◆ **Task directions**: Transcribe the records word for word, beginning with the first line and ending with the line that contains "none -> purple brick F7:H7 level 1"; include nothing else.

____________________

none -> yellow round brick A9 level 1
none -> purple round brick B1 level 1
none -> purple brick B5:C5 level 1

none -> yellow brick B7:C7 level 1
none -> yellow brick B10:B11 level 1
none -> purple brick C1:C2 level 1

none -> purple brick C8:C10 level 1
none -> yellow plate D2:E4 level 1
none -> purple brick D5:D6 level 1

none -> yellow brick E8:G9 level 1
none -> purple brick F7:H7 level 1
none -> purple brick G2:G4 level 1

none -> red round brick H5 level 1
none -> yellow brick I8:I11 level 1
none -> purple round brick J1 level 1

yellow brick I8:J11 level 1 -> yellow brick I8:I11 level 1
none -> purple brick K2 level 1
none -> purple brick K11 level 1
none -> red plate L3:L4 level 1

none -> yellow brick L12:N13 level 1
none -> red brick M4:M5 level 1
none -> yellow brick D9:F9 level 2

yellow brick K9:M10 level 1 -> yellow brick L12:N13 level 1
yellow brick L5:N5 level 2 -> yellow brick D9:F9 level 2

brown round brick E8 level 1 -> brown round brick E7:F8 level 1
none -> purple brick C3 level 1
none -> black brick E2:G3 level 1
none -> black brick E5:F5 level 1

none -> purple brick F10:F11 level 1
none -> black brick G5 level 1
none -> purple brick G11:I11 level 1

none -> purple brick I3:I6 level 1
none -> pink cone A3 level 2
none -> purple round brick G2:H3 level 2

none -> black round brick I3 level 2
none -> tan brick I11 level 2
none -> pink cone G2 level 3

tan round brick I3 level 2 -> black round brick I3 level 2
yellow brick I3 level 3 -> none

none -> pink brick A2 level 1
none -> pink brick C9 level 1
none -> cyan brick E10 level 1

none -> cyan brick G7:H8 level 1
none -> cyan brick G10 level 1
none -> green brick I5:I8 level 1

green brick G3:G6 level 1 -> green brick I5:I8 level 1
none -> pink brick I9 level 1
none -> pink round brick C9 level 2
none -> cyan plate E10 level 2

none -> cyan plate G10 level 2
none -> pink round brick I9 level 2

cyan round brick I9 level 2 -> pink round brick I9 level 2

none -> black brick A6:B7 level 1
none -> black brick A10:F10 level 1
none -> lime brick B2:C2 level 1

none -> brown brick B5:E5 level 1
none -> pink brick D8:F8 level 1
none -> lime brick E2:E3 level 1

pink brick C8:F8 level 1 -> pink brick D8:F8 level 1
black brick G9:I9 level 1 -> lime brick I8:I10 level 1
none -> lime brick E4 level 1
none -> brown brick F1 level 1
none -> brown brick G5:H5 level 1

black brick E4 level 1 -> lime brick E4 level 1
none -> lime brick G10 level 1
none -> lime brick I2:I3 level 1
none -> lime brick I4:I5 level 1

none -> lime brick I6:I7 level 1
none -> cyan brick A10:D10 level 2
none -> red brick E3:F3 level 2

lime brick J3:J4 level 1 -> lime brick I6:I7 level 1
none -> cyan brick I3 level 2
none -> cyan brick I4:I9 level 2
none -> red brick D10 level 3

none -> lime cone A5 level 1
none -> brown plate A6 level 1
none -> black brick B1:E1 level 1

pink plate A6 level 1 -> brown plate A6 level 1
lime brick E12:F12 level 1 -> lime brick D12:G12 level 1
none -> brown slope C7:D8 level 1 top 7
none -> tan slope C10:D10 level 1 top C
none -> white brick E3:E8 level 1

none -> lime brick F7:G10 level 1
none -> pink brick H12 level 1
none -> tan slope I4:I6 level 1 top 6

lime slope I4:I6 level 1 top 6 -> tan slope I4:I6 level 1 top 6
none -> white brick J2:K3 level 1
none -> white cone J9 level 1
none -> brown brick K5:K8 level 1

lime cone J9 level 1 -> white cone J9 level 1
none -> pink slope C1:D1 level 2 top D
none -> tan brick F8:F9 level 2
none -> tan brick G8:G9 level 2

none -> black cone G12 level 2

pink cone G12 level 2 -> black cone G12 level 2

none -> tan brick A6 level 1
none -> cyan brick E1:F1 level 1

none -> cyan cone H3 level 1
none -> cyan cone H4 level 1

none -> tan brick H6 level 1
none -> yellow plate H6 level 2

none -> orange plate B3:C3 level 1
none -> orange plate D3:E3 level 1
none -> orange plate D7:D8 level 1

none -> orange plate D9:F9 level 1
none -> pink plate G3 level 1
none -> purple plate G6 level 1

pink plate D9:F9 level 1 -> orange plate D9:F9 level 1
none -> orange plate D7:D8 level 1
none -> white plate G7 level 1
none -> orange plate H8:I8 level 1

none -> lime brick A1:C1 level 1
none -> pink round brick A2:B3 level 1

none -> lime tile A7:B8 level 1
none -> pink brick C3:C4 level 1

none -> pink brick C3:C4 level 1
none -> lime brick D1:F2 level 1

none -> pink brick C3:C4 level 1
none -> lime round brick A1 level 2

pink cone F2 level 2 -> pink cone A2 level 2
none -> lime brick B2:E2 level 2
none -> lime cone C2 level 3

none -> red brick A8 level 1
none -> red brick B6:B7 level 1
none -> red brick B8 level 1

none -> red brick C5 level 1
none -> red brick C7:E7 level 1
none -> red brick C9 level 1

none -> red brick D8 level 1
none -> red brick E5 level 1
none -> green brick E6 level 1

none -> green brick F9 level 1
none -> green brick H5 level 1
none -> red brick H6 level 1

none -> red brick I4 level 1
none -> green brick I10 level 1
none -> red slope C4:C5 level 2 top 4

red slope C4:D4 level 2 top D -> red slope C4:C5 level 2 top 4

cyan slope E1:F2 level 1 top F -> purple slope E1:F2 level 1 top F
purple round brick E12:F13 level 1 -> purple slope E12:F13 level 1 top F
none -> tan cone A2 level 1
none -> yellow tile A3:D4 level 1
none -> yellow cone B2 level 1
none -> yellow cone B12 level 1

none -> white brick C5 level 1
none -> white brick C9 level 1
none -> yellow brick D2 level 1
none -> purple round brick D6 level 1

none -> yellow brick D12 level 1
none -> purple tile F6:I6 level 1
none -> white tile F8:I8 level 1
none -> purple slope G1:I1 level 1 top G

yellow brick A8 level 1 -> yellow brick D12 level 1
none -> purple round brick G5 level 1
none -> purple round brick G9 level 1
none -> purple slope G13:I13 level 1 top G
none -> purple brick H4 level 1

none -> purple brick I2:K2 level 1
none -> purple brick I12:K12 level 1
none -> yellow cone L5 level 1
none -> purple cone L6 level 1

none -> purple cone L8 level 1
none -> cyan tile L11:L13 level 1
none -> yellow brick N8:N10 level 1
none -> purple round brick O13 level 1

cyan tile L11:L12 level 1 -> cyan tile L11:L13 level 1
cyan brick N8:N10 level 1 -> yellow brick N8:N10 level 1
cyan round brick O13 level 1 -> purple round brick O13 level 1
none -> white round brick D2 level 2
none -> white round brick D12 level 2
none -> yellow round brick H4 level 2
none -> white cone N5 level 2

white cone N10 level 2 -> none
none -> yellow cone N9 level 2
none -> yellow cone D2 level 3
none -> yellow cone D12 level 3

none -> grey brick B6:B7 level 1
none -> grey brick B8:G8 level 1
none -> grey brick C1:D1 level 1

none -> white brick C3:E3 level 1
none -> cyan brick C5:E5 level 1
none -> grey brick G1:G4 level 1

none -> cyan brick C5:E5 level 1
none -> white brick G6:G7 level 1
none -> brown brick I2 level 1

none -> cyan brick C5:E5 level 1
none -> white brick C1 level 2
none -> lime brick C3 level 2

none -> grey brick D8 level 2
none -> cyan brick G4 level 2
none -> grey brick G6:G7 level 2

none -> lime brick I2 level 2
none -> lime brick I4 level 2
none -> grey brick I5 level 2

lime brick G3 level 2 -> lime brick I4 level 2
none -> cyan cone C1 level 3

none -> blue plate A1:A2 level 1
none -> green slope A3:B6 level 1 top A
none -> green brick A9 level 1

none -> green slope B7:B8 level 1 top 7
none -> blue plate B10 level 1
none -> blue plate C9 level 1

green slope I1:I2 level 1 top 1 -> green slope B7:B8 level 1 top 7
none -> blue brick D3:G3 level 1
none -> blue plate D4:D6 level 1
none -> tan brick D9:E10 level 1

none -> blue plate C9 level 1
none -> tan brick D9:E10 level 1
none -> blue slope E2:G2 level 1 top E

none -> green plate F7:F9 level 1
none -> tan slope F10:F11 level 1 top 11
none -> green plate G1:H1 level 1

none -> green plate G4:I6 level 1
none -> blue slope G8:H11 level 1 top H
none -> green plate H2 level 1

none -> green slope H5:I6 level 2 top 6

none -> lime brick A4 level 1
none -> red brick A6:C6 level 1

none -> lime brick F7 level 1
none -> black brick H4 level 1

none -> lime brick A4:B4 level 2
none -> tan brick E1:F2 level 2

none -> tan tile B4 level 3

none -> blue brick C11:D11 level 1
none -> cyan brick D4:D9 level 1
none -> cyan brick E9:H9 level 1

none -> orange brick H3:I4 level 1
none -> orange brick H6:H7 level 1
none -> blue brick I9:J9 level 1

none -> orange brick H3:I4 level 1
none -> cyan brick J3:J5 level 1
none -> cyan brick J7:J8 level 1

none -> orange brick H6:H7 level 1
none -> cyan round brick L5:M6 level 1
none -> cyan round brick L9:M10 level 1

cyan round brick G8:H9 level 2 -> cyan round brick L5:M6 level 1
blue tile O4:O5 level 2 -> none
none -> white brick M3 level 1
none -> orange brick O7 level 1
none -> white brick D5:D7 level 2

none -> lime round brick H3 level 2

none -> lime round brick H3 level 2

____________________

◆ **Answer for the task**:
none -> yellow round brick A9 level 1
none -> purple round brick B1 level 1
none -> purple brick B5:C5 level 1

none -> yellow brick B7:C7 level 1
none -> yellow brick B10:B11 level 1
none -> purple brick C1:C2 level 1

none -> purple brick C8:C10 level 1
none -> yellow plate D2:E4 level 1
none -> purple brick D5:D6 level 1

none -> yellow brick E8:G9 level 1
none -> purple brick F7:H7 level 1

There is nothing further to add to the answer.